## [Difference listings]
+--
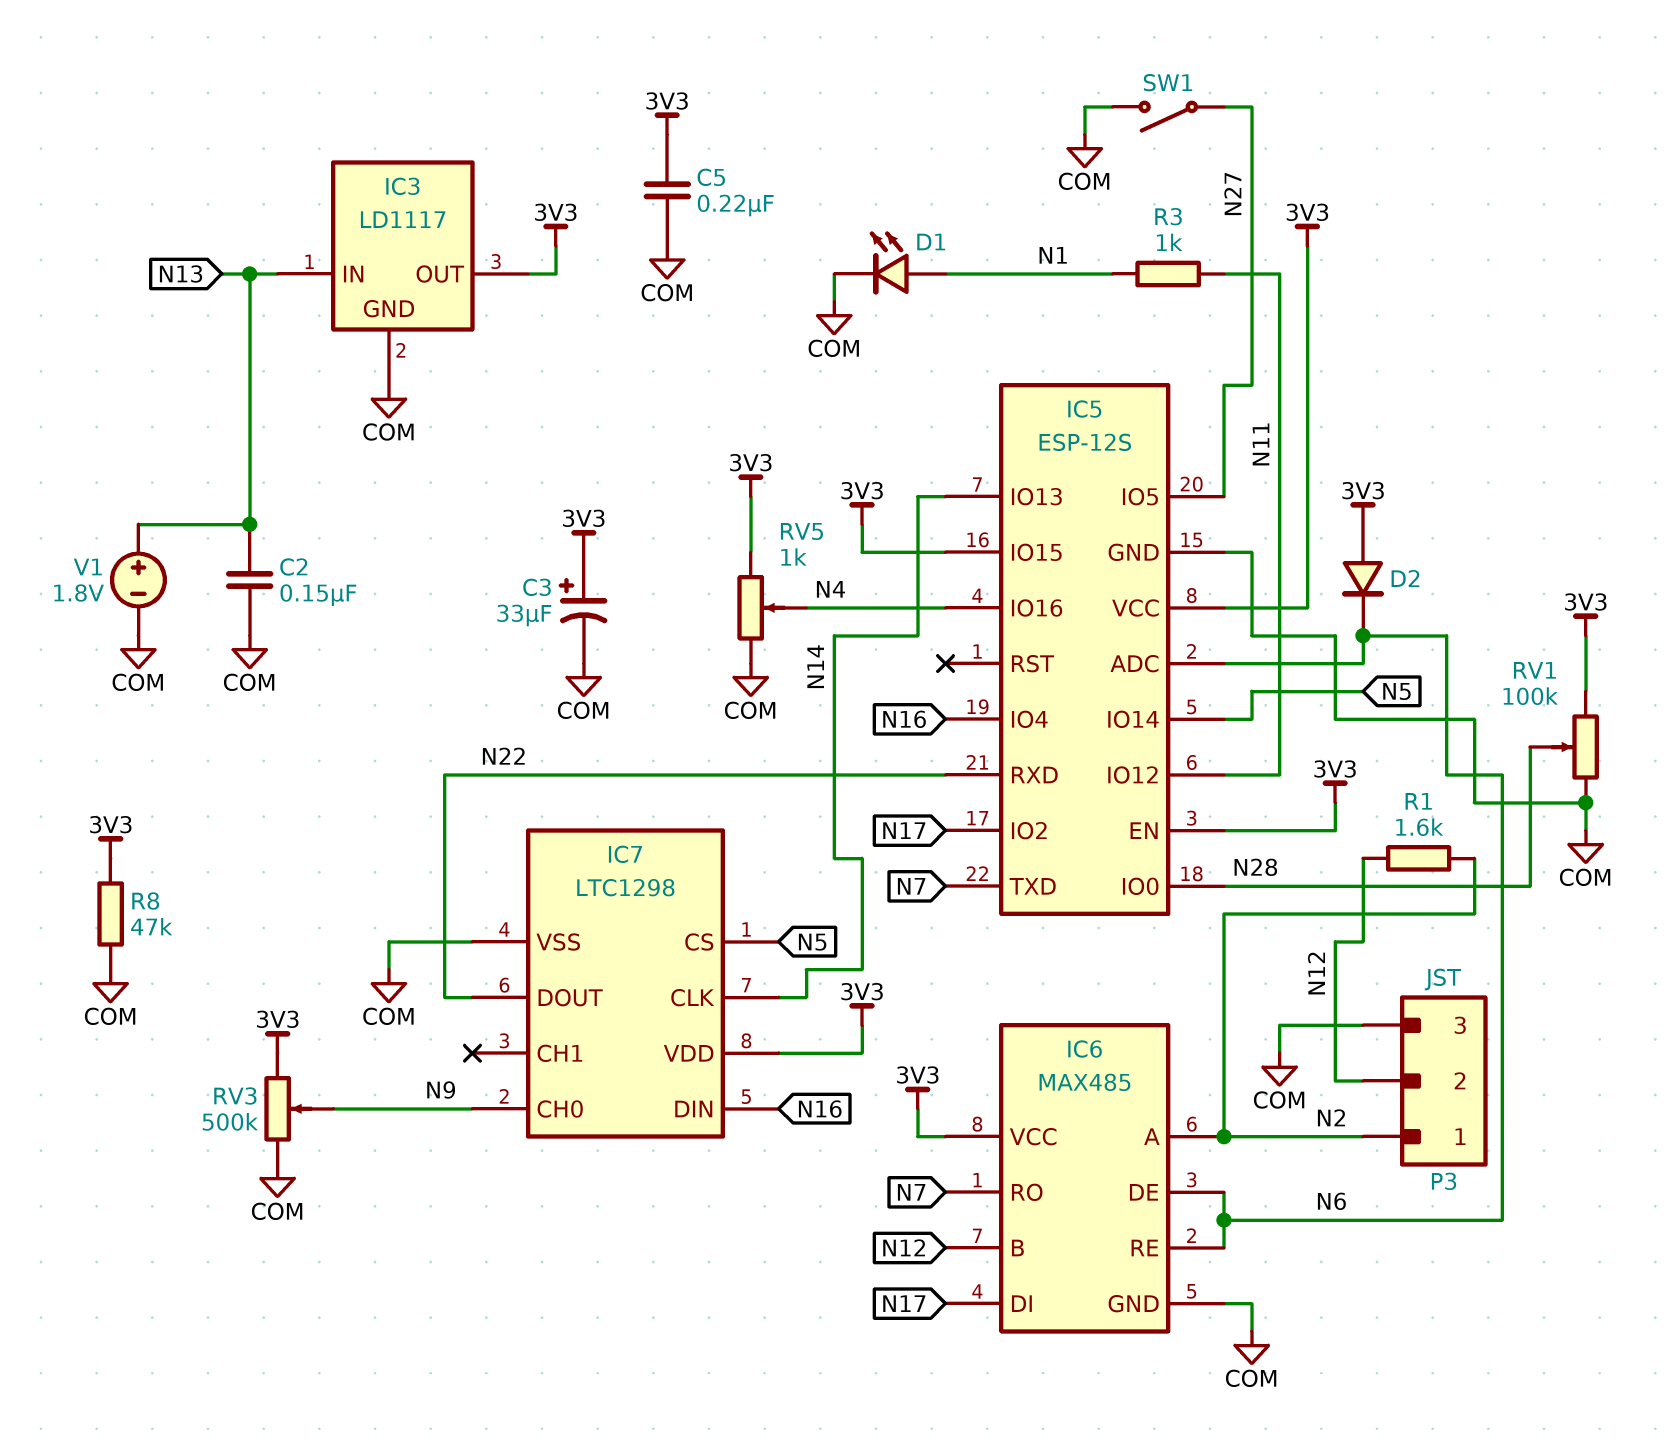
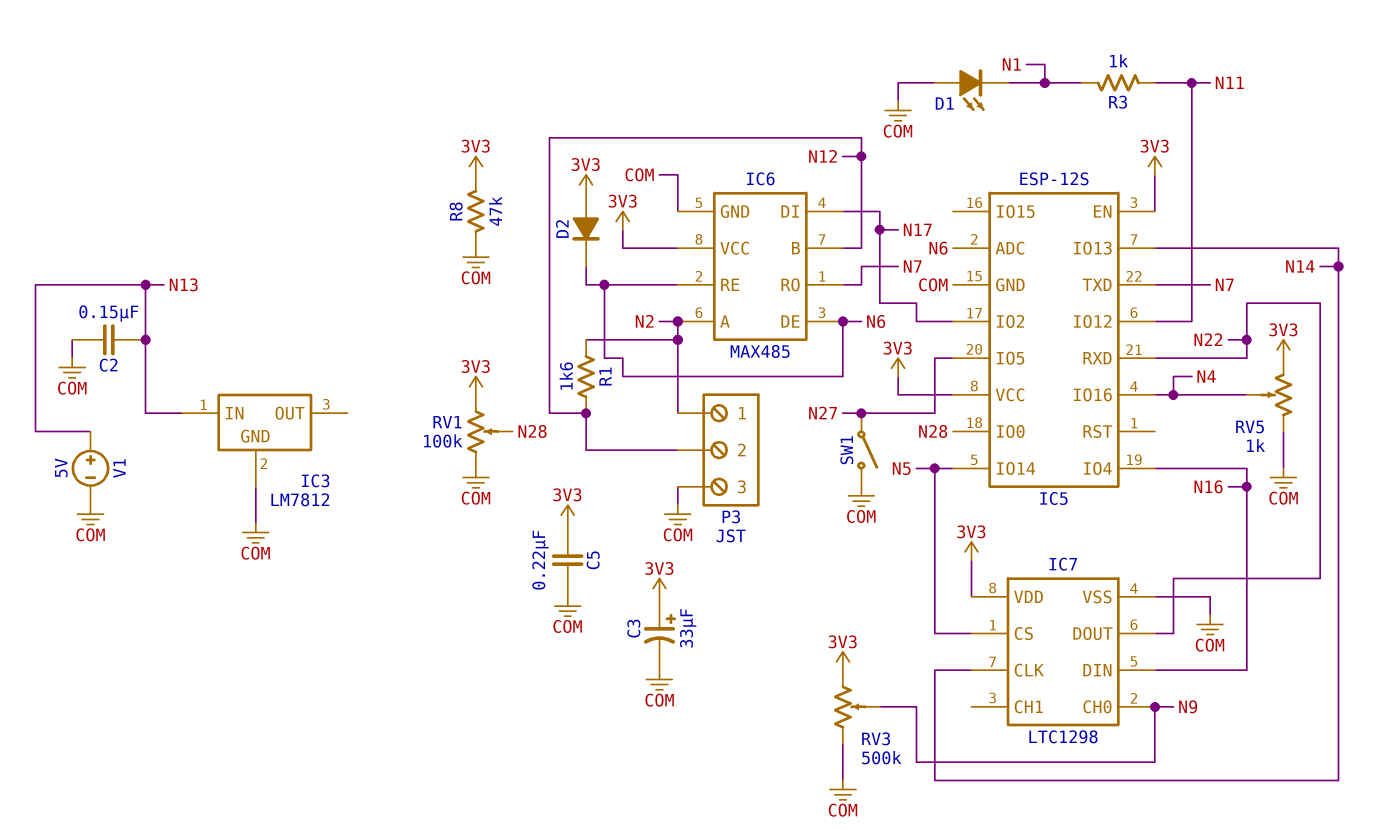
D1: LED (A N1, K COM) -> LED (A COM, K N1)
IC3: LD1117 -> LM7812
IC3 pin OUT: 3V3 -> none
IC5 pin IO15: 3V3 -> none
V1: 1.8V (plus N13, minus COM) -> 5V (plus N13, minus COM)

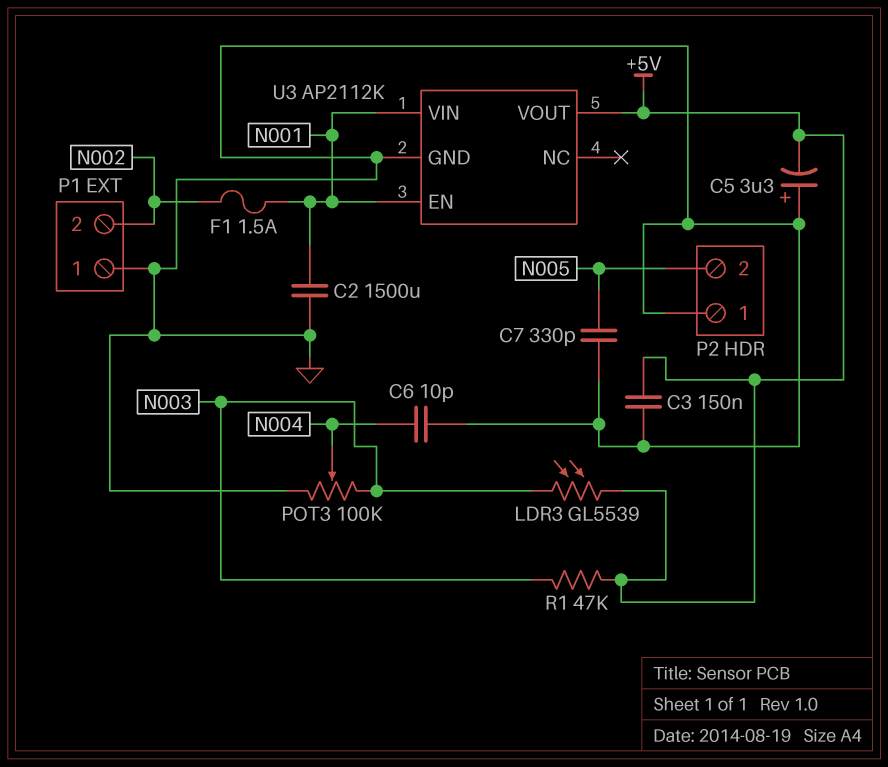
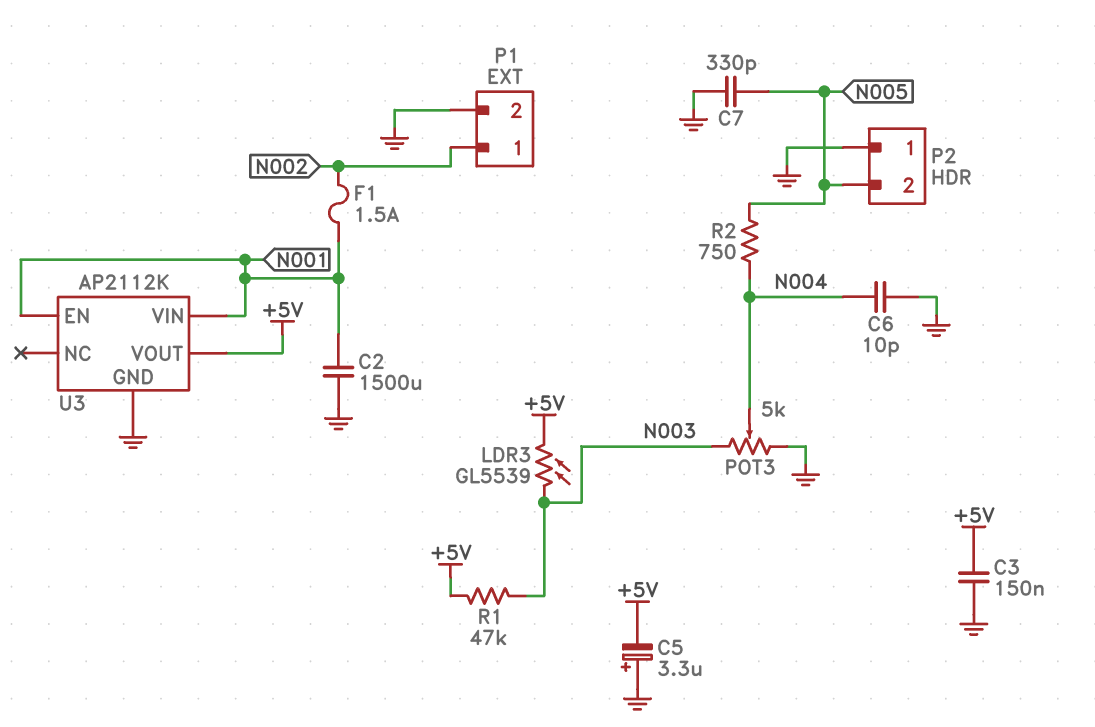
P1 pin 1: GND -> N002
P1 pin 2: N002 -> GND
POT3: 100k (GND, N003, wiper N004) -> 5k (GND, N003, wiper N004)
R2: none -> 750 (N004, N005)

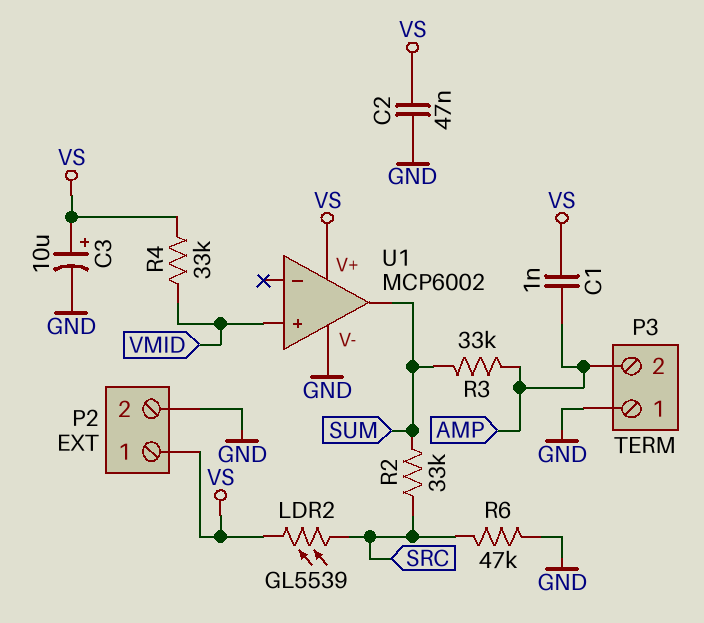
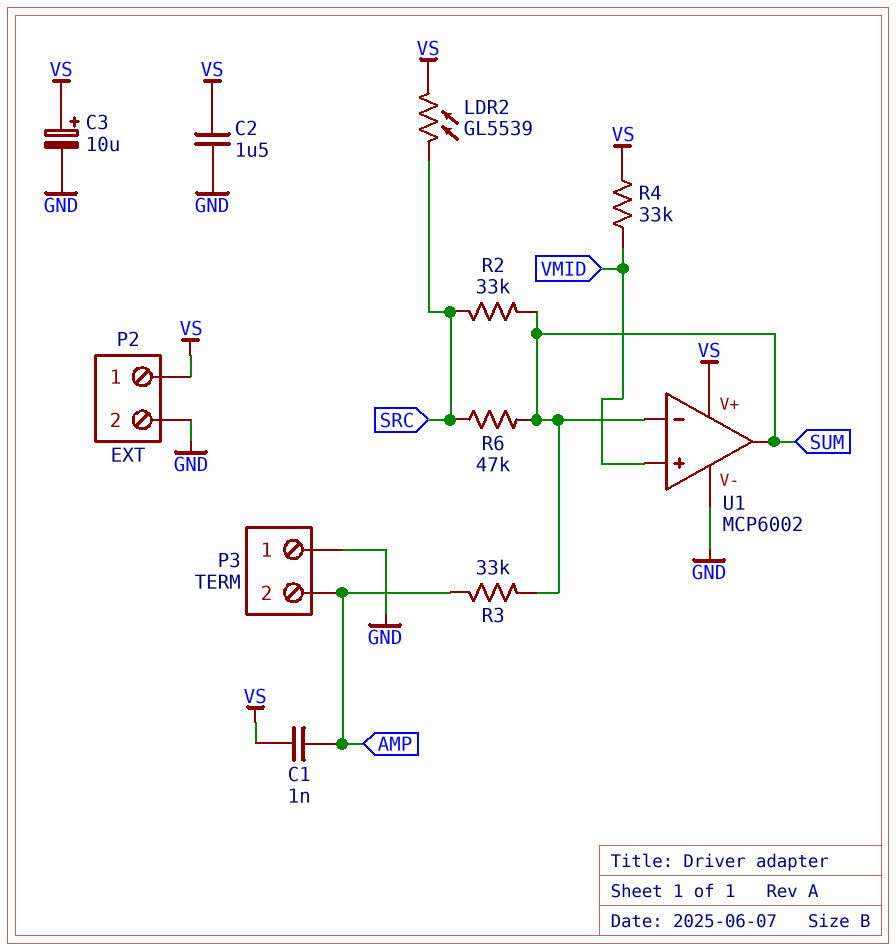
C2: 47nF (GND, VS) -> 1.5uF (GND, VS)
R6: 47k (GND, SRC) -> 47k (SRC, SUM)
U1 pin in-: none -> SUM

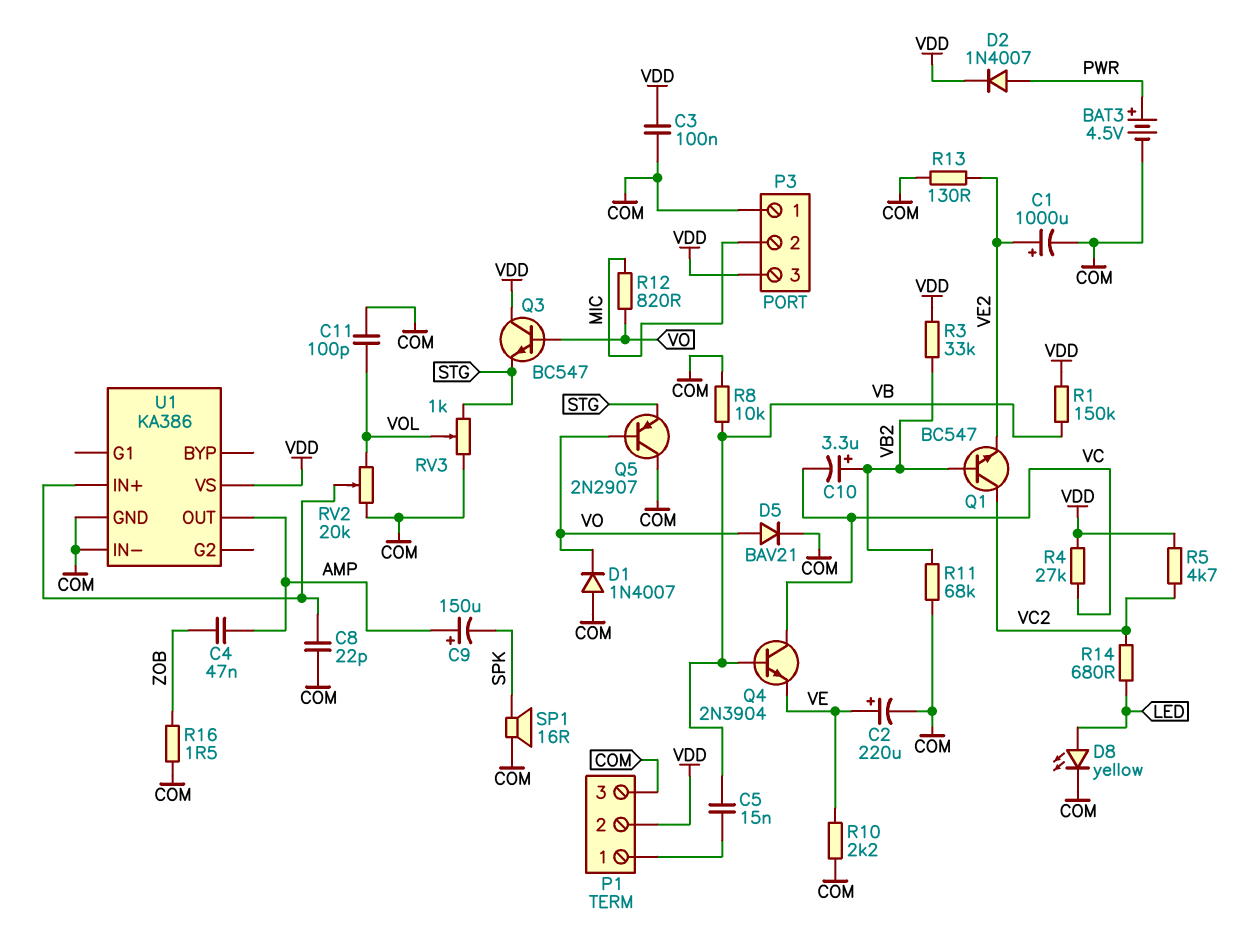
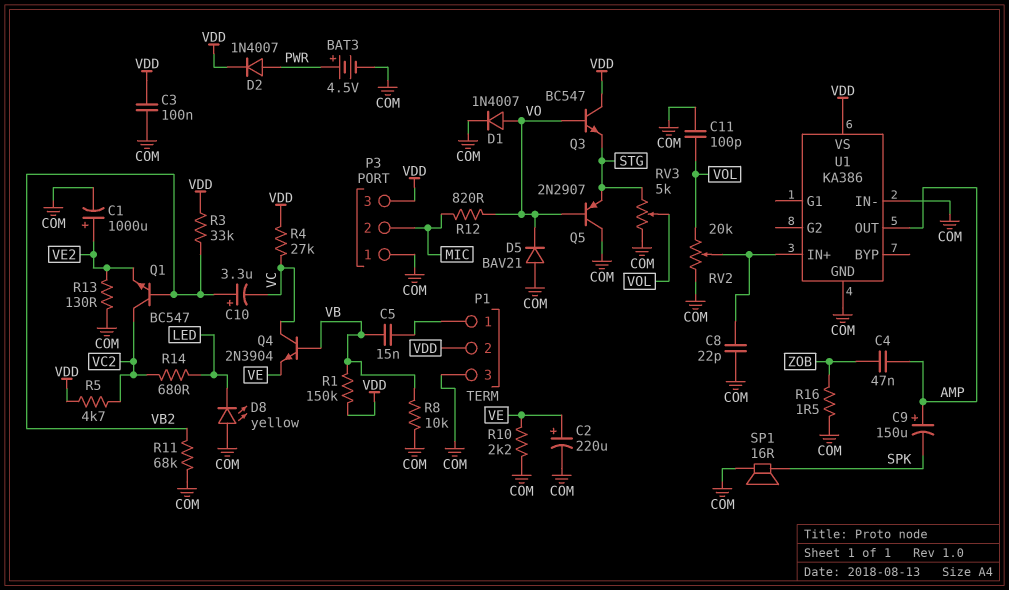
D1: diode 1N4007 (A COM, K VO) -> diode 1N4007 (A VO, K COM)
D5: diode BAV21 (A VO, K COM) -> diode BAV21 (A COM, K VO)
D8: LED yellow (A LED, K COM) -> LED yellow (A COM, K LED)
RV3: 1k (COM, STG, wiper VOL) -> 5k (COM, STG, wiper VOL)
+--
## [Work task]
A word-for-word reproduction is needed of the lines above from the line containing "POT3: 100k (GND, N003, wiper" through the line containing "D5: diode BAV21", with both ends kept and no pictures.

## [Solution for this problem]
POT3: 100k (GND, N003, wiper N004) -> 5k (GND, N003, wiper N004)
R2: none -> 750 (N004, N005)

C2: 47nF (GND, VS) -> 1.5uF (GND, VS)
R6: 47k (GND, SRC) -> 47k (SRC, SUM)
U1 pin in-: none -> SUM

D1: diode 1N4007 (A COM, K VO) -> diode 1N4007 (A VO, K COM)
D5: diode BAV21 (A VO, K COM) -> diode BAV21 (A COM, K VO)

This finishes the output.